● What the task requires: Repeat what the lines below say, word for word, and skip every image.
:::
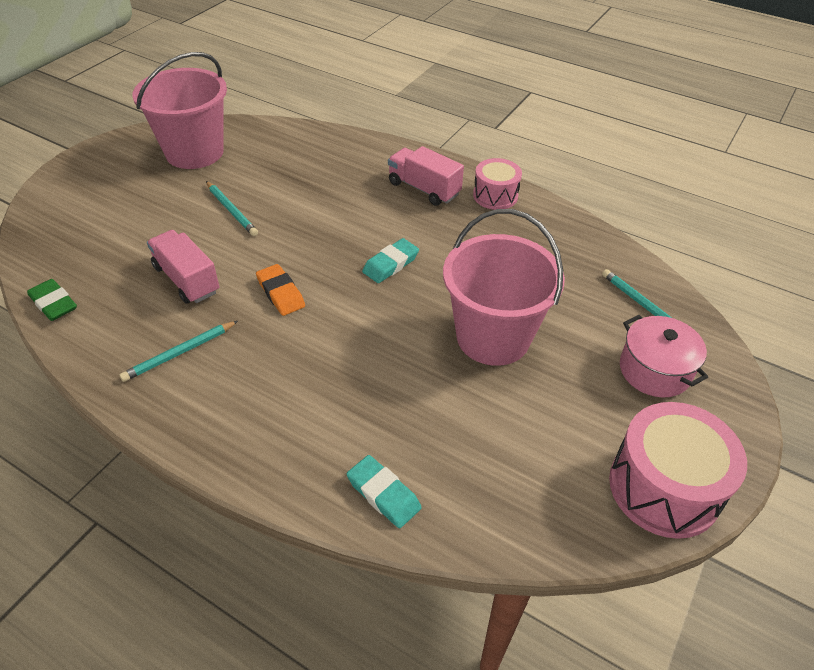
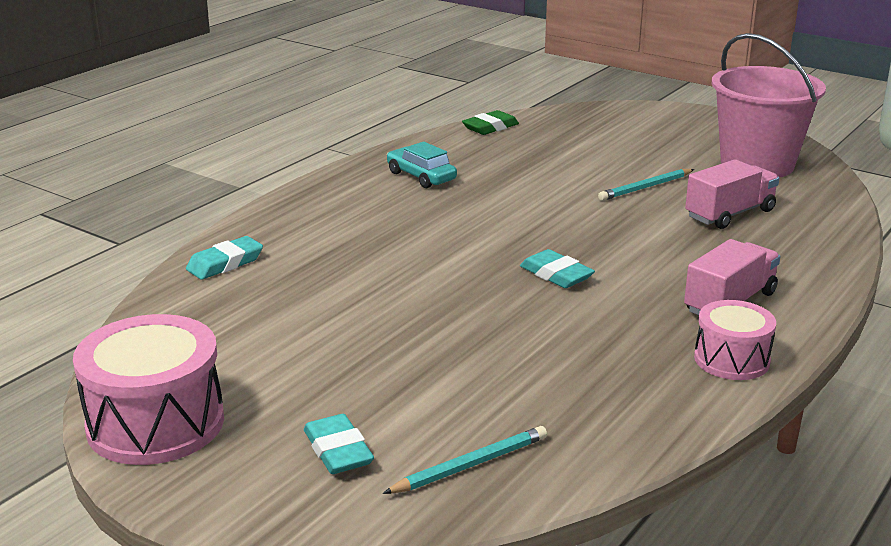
camera: 95 degrees right, 20 degrees down
(180, 353) = (421, 176): turquoise pencil -> turquoise car
(186, 279) = (524, 173): pink truck -> pink truck (730, 214)
(281, 293) = (503, 215): orange eraser -> none
(493, 337) = (420, 333): pink bucket -> none
(654, 370) = (338, 451): pink pot -> turquoise eraser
:::
● Answer to this problem:
camera: 95 degrees right, 20 degrees down
(180, 353) = (421, 176): turquoise pencil -> turquoise car
(186, 279) = (524, 173): pink truck -> pink truck (730, 214)
(281, 293) = (503, 215): orange eraser -> none
(493, 337) = (420, 333): pink bucket -> none
(654, 370) = (338, 451): pink pot -> turquoise eraser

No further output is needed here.